# Data for analysis
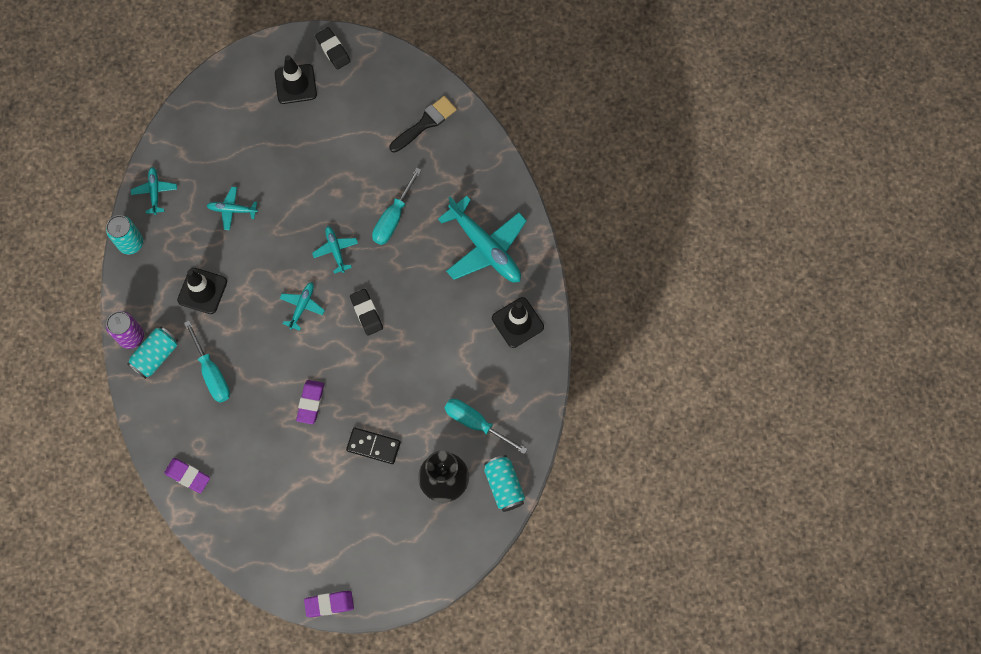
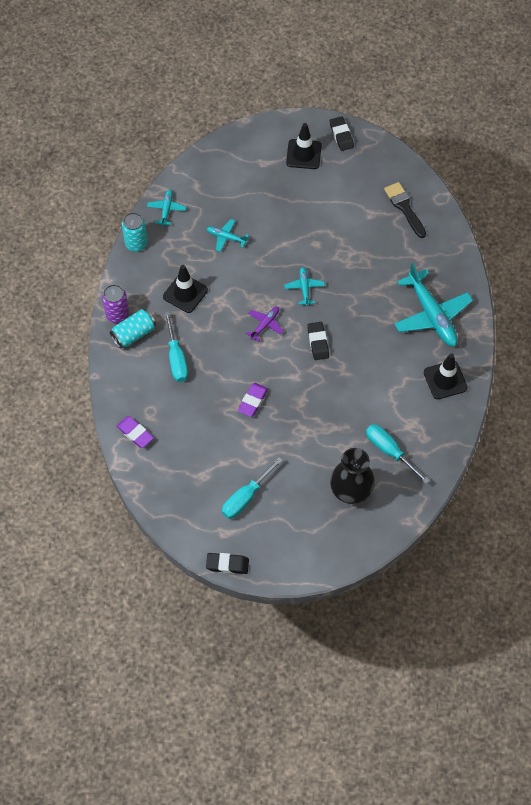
camera: 15 degrees right, 10 degrees down
turquoise plane [279,282,325,331] -> purple plane [246,307,284,342]
purple eraser [304,591,354,617] -> black eraser [206,553,249,574]
black domino [346,428,401,464] -> none
turquoise screwdriver [372,168,421,245] -> turquoise screwdriver moved to [222,457,283,519]
black brush [389,96,457,153] -> black brush turned 90 degrees counterclockwise [384,182,426,238]
turquoise can [484,455,525,512] -> none

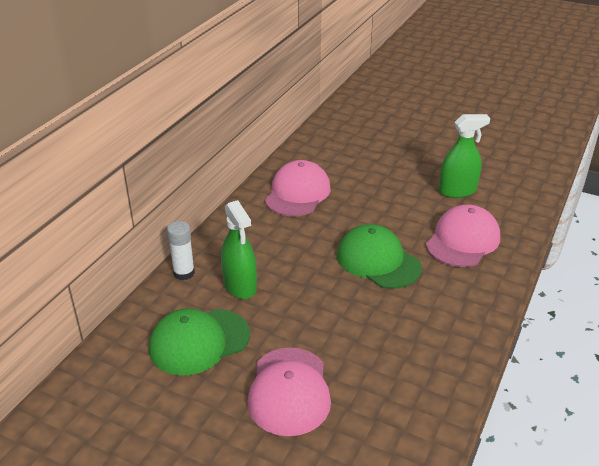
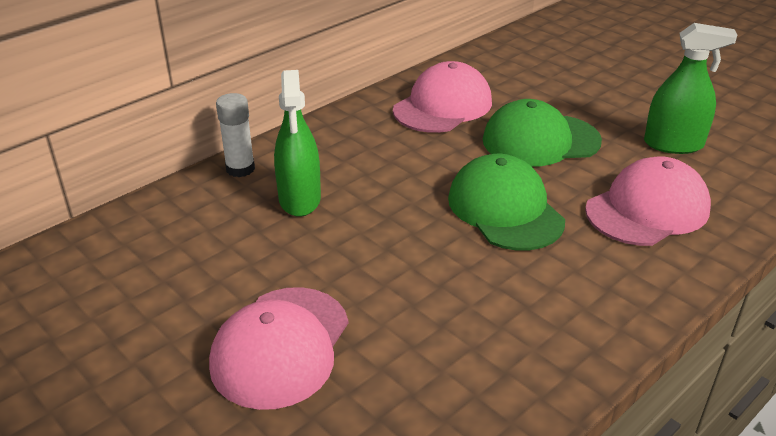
camera: 20 degrees right, 0 degrees up
green cap [149,308,250,376] -> green cap moved to [483,99,602,166]

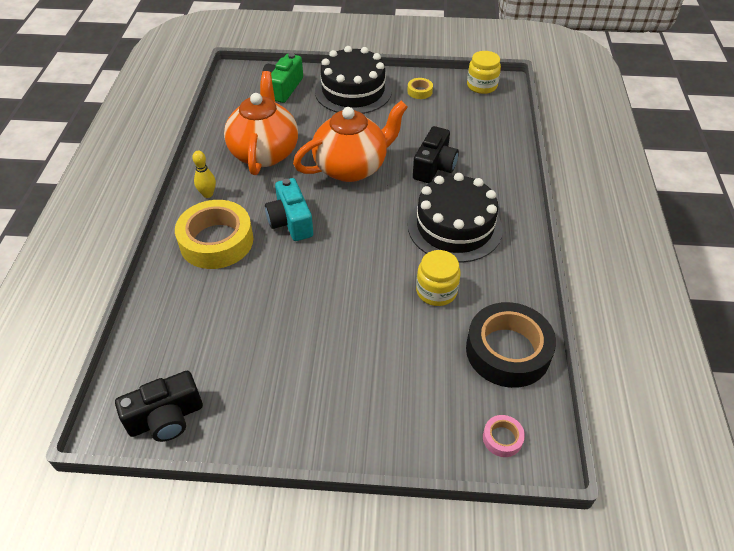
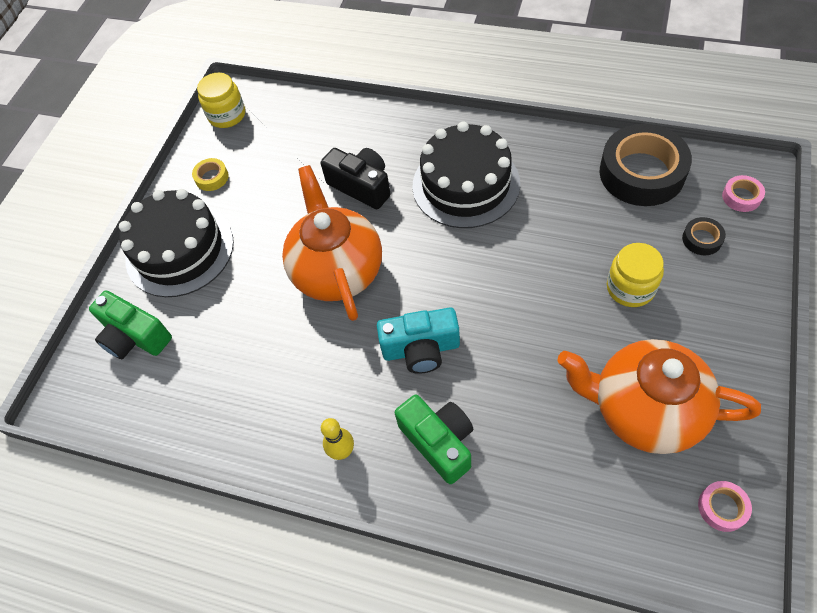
camera: 70 degrees left, 10 degrees up
black camera [115,371,203,442] -> pink tape [698,481,752,532]
yellow tape [175,200,253,269] -> green camera [395,395,473,484]
orange teapot [224,71,298,175] -> orange teapot moved to [557,339,761,454]
yellow jar [416,250,461,306] -> yellow jar moved to [607,243,664,307]
none -> black tape [682,217,726,255]

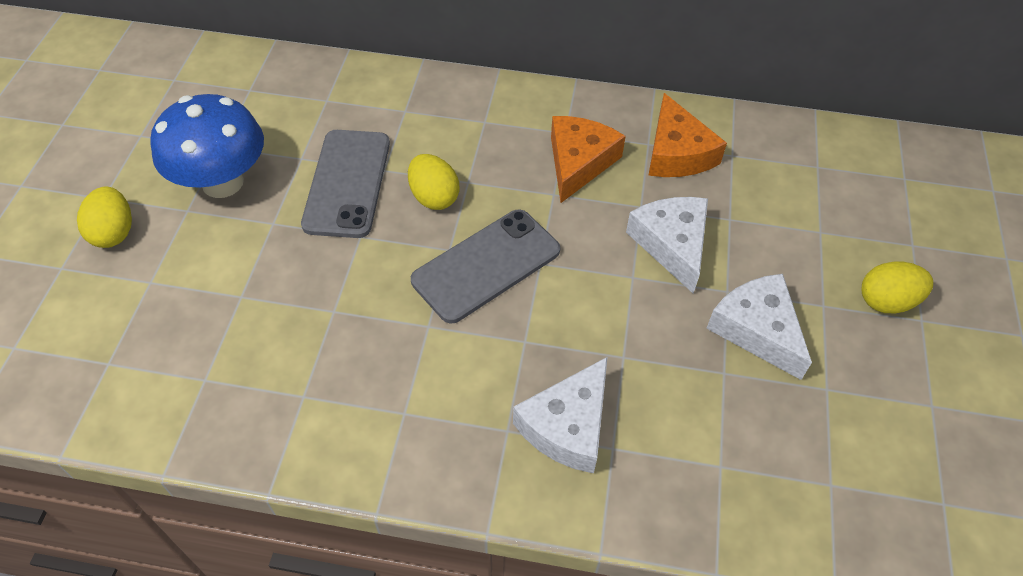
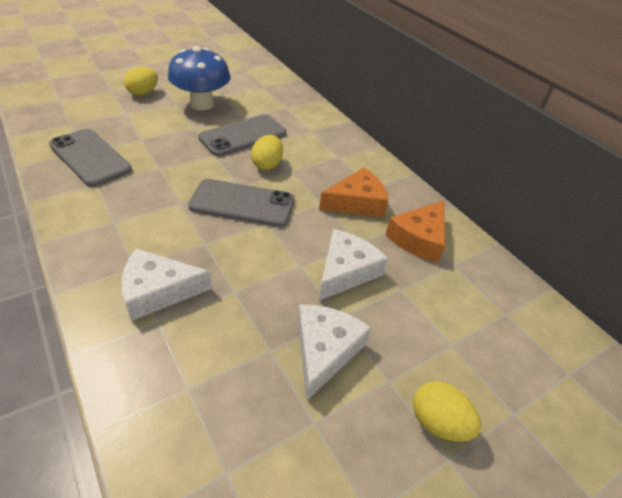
camera: 45 degrees right, 10 degrees down
none -> grey phone [49,129,132,187]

# Exercise details
Reproduce, unchanged, each line between the one with "purple eraser [304,591,354,617]" and the last line of the material, both included; the pictures do not go in.

# Result of the task
purple eraser [304,591,354,617] -> black eraser [206,553,249,574]
black domino [346,428,401,464] -> none
turquoise screwdriver [372,168,421,245] -> turquoise screwdriver moved to [222,457,283,519]
black brush [389,96,457,153] -> black brush turned 90 degrees counterclockwise [384,182,426,238]
turquoise can [484,455,525,512] -> none

camera: 20 degrees right, 0 degrees up
green cap [149,308,250,376] -> green cap moved to [483,99,602,166]

camera: 70 degrees left, 10 degrees up
black camera [115,371,203,442] -> pink tape [698,481,752,532]
yellow tape [175,200,253,269] -> green camera [395,395,473,484]
orange teapot [224,71,298,175] -> orange teapot moved to [557,339,761,454]
yellow jar [416,250,461,306] -> yellow jar moved to [607,243,664,307]
none -> black tape [682,217,726,255]

camera: 45 degrees right, 10 degrees down
none -> grey phone [49,129,132,187]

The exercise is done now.